▶ _WHAT THIS TASK INVOLVES_
Look through the records below, and copy out every line that holds the string "pyramid".

[Spatial reasoning data]
"""

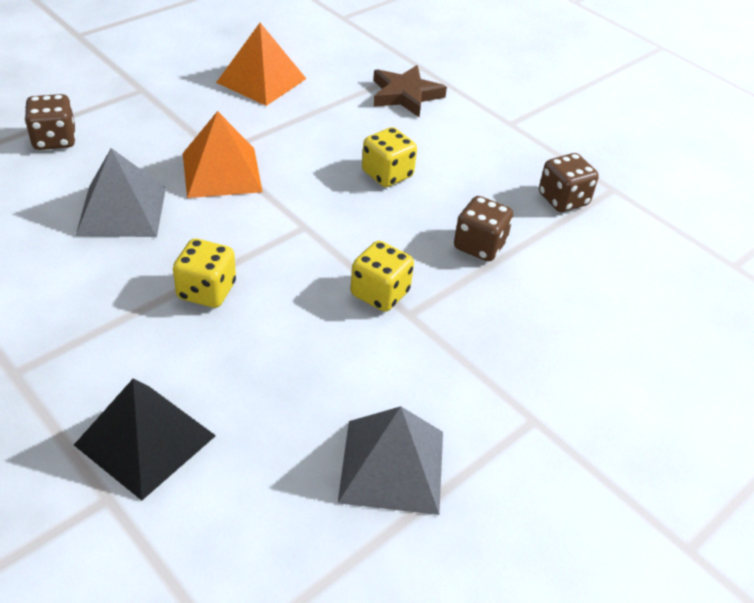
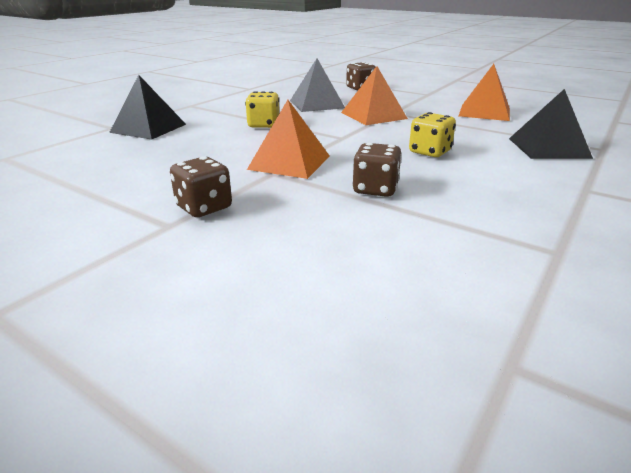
camera: 80 degrees right, 15 degrees down
grey pyramid [338,406,443,515] -> none
yellow dice [351,241,414,312] -> orange pyramid [247,100,330,179]
brown star [373,65,447,117] -> black pyramid [509,89,593,159]
brown dice [539,153,599,212] -> brown dice moved to [170,156,232,217]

"""

▶ _ANSWER BELOW_
grey pyramid [338,406,443,515] -> none
yellow dice [351,241,414,312] -> orange pyramid [247,100,330,179]
brown star [373,65,447,117] -> black pyramid [509,89,593,159]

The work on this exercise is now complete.